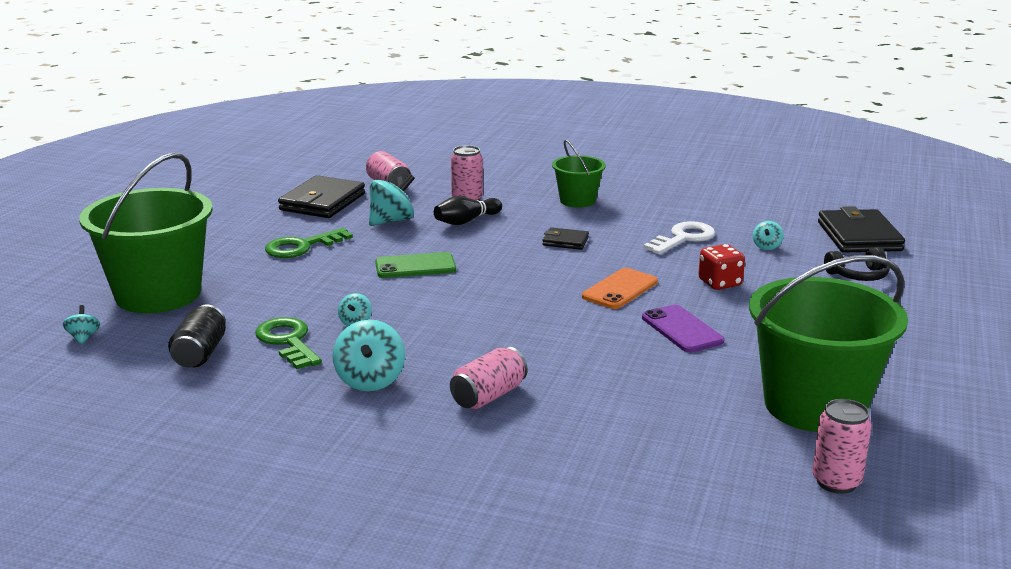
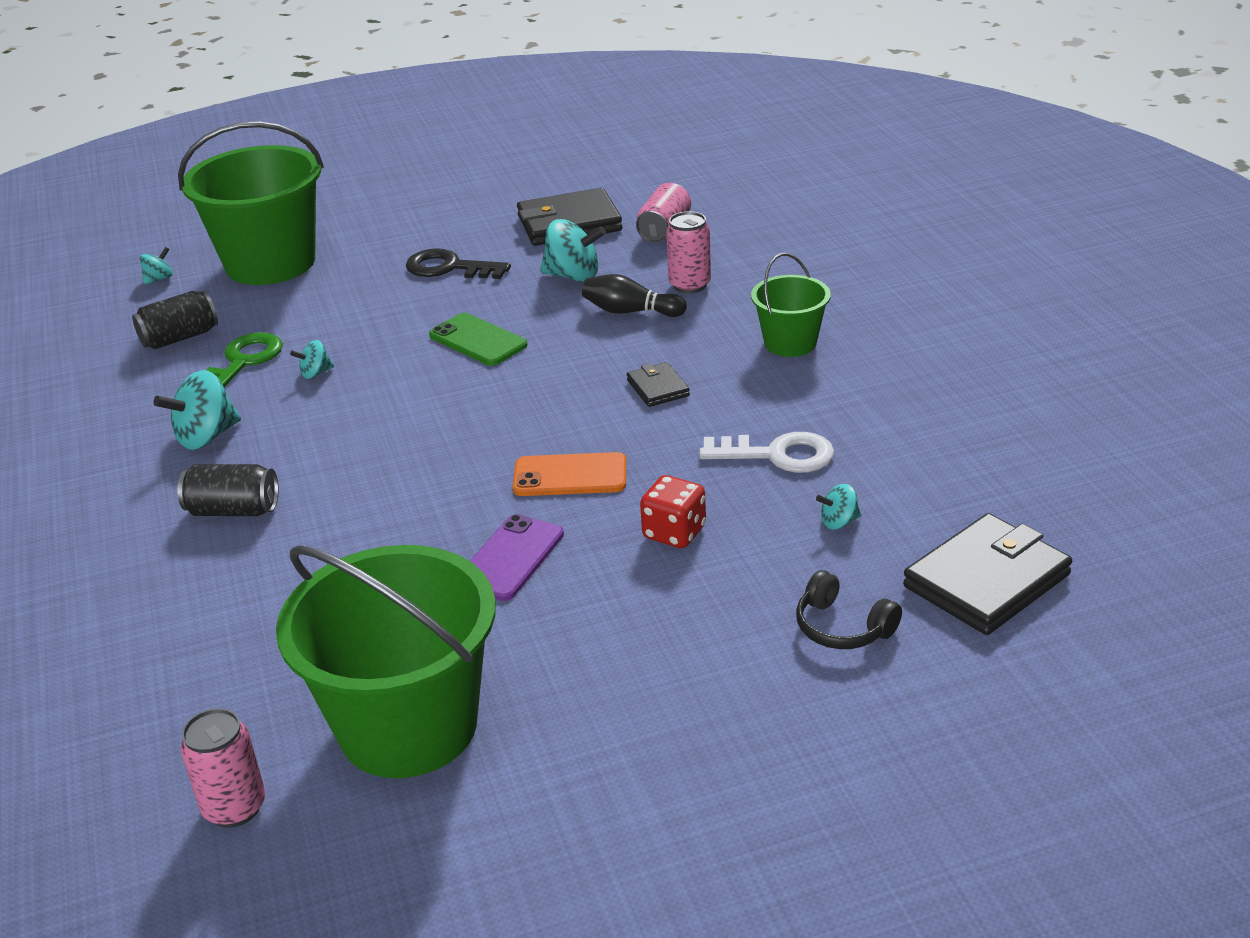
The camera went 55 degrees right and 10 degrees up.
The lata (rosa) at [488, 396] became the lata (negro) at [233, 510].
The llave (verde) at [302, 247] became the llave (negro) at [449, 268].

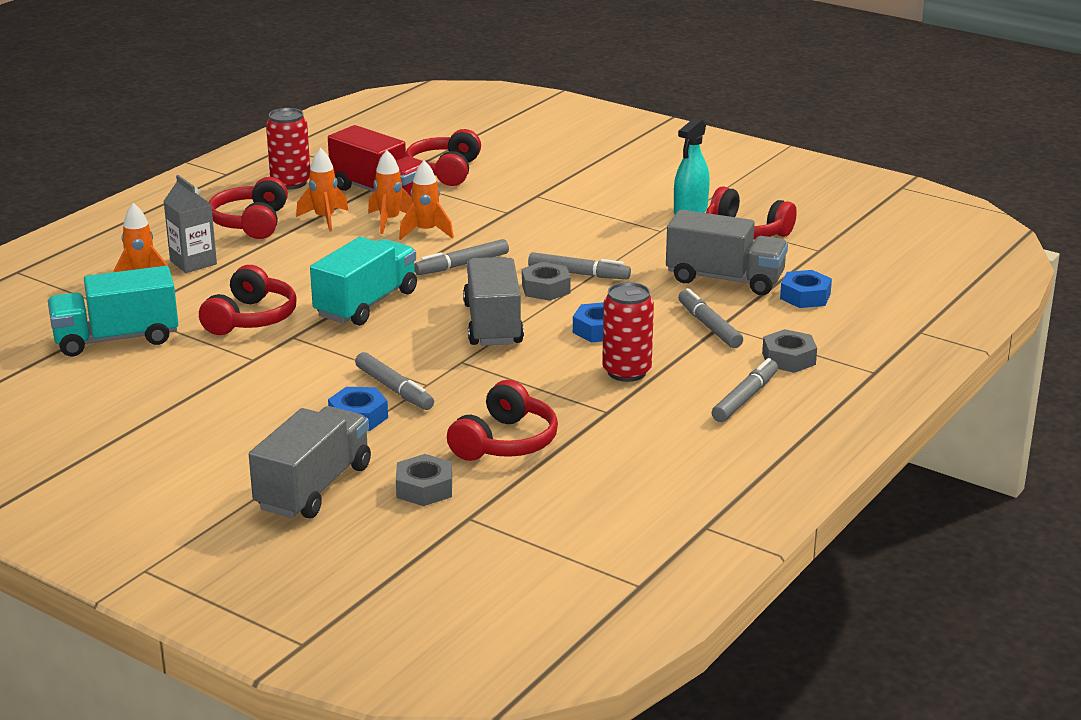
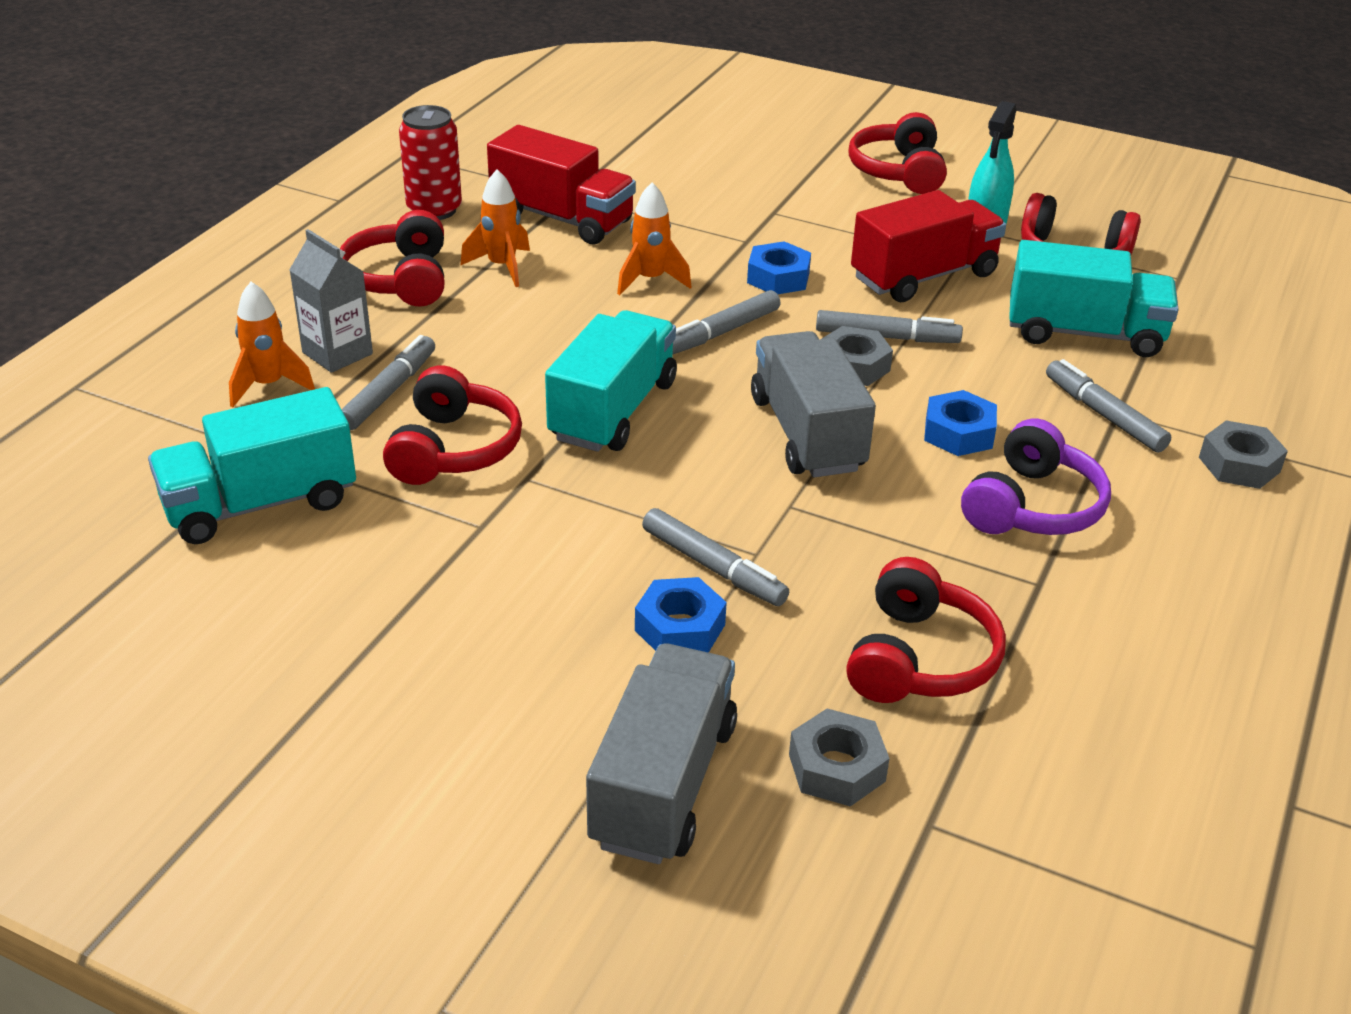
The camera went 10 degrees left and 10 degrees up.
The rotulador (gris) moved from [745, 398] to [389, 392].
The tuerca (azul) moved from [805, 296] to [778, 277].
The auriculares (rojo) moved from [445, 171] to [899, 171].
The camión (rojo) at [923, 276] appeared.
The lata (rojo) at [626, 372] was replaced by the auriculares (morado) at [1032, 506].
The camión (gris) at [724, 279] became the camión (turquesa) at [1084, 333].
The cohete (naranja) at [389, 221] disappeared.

═══

- [Problem requirements] Reproduce the listing word for word, but keep the pictures out of it.

- [Expected answer]
The camera went 55 degrees right and 10 degrees up.
The lata (rosa) at [488, 396] became the lata (negro) at [233, 510].
The llave (verde) at [302, 247] became the llave (negro) at [449, 268].

The camera went 10 degrees left and 10 degrees up.
The rotulador (gris) moved from [745, 398] to [389, 392].
The tuerca (azul) moved from [805, 296] to [778, 277].
The auriculares (rojo) moved from [445, 171] to [899, 171].
The camión (rojo) at [923, 276] appeared.
The lata (rojo) at [626, 372] was replaced by the auriculares (morado) at [1032, 506].
The camión (gris) at [724, 279] became the camión (turquesa) at [1084, 333].
The cohete (naranja) at [389, 221] disappeared.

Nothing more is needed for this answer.